INSTRUCTIONS FOR THE TASK | For this exercise, write out exactly the lines of the material from the one containing "(315, 320) = (286, 346): orange" through the end, both ends included, and nothing more.

SUPPLIED DATA |
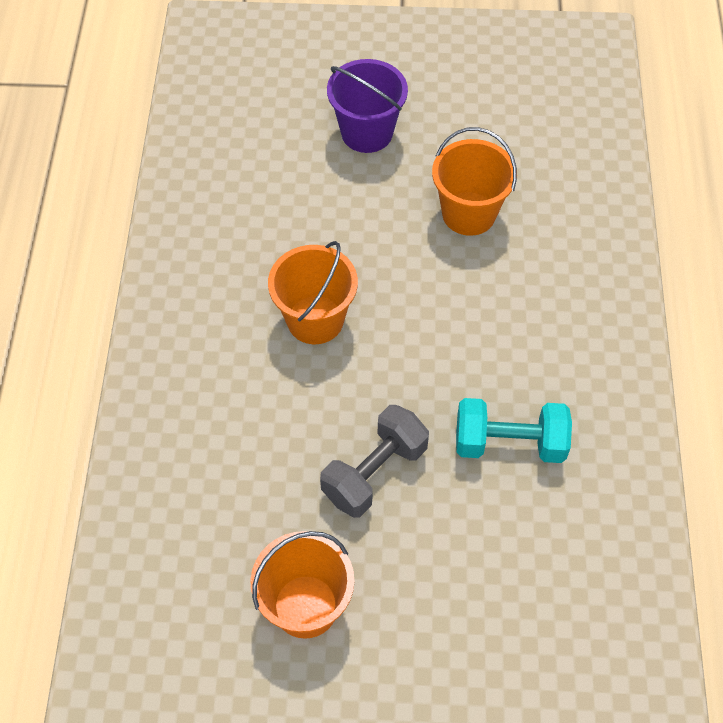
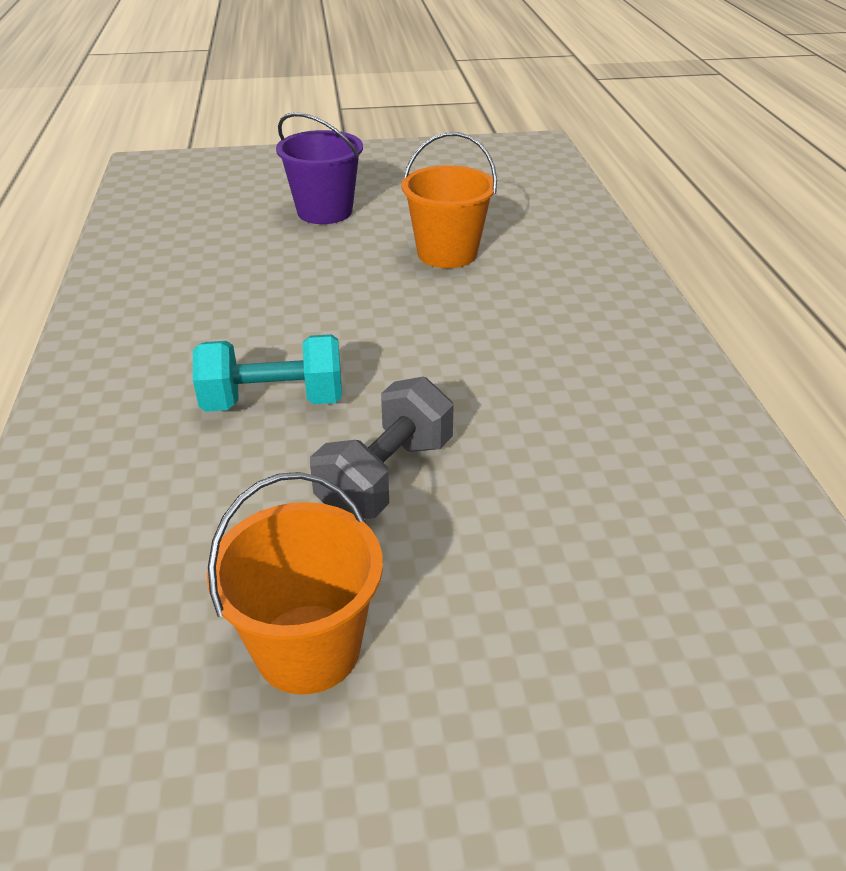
camera: 10 degrees left, 20 degrees down
(315, 320) = (286, 346): orange bucket -> none
(509, 443) = (556, 427): turquoise dumbbell -> turquoise dumbbell (274, 402)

RESULT OF THE EXERCISE |
(315, 320) = (286, 346): orange bucket -> none
(509, 443) = (556, 427): turquoise dumbbell -> turquoise dumbbell (274, 402)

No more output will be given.